Task brief: State how many lines in the entries contain the string "kern". Reply with the number alone.

* BEGIN Data entries *

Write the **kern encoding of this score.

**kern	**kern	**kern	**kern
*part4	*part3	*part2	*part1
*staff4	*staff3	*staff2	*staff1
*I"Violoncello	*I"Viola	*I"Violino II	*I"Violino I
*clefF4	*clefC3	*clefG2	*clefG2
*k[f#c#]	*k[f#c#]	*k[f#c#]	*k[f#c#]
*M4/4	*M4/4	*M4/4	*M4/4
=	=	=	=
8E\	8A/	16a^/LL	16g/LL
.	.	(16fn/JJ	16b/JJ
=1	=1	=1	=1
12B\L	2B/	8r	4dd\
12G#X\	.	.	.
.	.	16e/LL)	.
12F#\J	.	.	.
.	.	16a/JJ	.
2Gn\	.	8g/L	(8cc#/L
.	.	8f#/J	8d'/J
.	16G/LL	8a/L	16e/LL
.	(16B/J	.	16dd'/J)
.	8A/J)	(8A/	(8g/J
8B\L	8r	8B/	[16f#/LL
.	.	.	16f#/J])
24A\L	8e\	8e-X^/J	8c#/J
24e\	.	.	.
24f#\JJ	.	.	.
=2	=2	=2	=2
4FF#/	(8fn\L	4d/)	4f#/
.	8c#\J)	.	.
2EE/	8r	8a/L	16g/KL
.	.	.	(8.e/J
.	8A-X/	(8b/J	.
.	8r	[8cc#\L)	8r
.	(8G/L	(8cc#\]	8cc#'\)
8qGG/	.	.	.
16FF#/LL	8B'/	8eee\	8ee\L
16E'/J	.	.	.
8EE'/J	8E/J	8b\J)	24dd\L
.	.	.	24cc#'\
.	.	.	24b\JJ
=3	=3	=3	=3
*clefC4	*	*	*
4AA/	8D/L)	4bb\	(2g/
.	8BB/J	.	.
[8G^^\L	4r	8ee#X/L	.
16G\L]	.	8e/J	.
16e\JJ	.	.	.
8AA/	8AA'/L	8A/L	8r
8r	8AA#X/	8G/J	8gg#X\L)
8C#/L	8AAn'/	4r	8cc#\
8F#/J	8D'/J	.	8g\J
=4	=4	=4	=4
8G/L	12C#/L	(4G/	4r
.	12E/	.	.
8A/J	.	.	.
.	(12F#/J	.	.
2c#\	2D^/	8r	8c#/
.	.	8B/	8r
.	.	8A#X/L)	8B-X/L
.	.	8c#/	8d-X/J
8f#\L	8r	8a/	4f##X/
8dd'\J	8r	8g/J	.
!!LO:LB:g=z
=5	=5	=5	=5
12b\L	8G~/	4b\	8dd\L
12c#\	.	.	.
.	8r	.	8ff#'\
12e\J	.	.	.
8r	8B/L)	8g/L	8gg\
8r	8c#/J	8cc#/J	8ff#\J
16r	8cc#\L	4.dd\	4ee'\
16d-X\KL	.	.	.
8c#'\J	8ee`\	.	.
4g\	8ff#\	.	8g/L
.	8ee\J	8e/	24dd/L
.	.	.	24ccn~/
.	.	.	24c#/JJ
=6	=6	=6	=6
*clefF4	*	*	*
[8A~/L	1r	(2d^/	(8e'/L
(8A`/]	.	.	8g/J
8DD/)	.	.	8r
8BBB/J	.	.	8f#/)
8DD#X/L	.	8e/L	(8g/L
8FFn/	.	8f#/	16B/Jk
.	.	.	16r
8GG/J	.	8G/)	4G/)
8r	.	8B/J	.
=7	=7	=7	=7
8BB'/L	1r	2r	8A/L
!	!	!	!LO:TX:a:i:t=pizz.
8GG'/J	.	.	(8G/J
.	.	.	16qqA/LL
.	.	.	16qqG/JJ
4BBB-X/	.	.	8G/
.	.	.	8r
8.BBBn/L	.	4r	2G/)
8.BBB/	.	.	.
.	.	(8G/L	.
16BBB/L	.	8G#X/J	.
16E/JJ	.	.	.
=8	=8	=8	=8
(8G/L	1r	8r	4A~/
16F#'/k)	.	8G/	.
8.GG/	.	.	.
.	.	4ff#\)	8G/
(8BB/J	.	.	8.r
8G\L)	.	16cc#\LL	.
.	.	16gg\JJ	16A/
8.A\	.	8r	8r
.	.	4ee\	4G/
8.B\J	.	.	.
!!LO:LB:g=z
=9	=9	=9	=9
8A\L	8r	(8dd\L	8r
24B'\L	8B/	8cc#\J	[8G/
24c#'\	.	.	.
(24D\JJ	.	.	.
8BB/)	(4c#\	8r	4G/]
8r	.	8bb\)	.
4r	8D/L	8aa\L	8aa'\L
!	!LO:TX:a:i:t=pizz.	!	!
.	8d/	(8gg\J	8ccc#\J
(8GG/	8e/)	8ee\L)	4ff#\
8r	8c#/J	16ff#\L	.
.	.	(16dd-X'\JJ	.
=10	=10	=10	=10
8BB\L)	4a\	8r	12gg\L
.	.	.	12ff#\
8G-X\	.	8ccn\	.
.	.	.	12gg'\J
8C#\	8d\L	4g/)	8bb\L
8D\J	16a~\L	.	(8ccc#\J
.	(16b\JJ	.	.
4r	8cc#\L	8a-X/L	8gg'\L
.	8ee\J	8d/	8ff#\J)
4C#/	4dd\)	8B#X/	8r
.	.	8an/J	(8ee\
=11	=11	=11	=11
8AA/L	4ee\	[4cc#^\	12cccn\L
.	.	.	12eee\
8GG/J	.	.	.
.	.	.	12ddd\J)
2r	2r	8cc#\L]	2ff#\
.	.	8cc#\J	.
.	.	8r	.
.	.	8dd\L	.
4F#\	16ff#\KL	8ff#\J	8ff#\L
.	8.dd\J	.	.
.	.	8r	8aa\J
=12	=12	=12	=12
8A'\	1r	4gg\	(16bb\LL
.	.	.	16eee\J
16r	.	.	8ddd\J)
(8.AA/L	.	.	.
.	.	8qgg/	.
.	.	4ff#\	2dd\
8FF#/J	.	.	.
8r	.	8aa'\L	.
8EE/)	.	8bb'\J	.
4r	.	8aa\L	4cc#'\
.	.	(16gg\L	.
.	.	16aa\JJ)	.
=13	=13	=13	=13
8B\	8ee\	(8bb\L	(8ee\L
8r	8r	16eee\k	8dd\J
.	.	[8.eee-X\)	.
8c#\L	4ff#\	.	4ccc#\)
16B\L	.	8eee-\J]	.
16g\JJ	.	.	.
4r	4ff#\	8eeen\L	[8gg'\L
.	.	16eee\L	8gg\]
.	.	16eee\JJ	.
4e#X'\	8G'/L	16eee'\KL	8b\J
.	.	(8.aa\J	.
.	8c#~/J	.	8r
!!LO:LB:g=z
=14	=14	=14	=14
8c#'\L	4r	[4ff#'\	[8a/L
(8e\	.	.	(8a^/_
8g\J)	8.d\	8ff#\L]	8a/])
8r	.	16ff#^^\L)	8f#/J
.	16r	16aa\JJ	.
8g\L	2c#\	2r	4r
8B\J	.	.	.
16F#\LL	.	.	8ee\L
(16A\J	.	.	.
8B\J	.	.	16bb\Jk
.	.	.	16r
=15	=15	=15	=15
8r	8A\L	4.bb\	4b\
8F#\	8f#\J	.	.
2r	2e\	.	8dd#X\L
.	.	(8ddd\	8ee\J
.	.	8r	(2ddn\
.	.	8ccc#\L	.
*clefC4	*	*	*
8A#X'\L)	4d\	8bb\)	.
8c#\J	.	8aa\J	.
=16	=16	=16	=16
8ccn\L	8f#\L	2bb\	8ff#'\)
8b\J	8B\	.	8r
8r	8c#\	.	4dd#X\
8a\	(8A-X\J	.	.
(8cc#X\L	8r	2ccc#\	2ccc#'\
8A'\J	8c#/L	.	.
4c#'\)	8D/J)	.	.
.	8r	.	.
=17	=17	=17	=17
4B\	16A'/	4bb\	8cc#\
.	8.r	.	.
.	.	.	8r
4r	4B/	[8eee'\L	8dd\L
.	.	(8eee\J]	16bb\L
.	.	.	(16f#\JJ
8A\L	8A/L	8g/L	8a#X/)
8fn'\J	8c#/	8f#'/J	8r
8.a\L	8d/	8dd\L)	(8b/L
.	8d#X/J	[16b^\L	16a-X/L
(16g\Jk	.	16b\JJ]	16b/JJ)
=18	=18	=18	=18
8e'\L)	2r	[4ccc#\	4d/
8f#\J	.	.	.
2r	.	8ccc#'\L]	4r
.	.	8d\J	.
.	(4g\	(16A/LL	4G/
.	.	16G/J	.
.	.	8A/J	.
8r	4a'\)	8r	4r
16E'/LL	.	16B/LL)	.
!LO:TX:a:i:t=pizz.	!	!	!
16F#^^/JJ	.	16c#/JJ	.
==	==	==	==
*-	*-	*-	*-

* END Data entries *

Response to the exercise: 2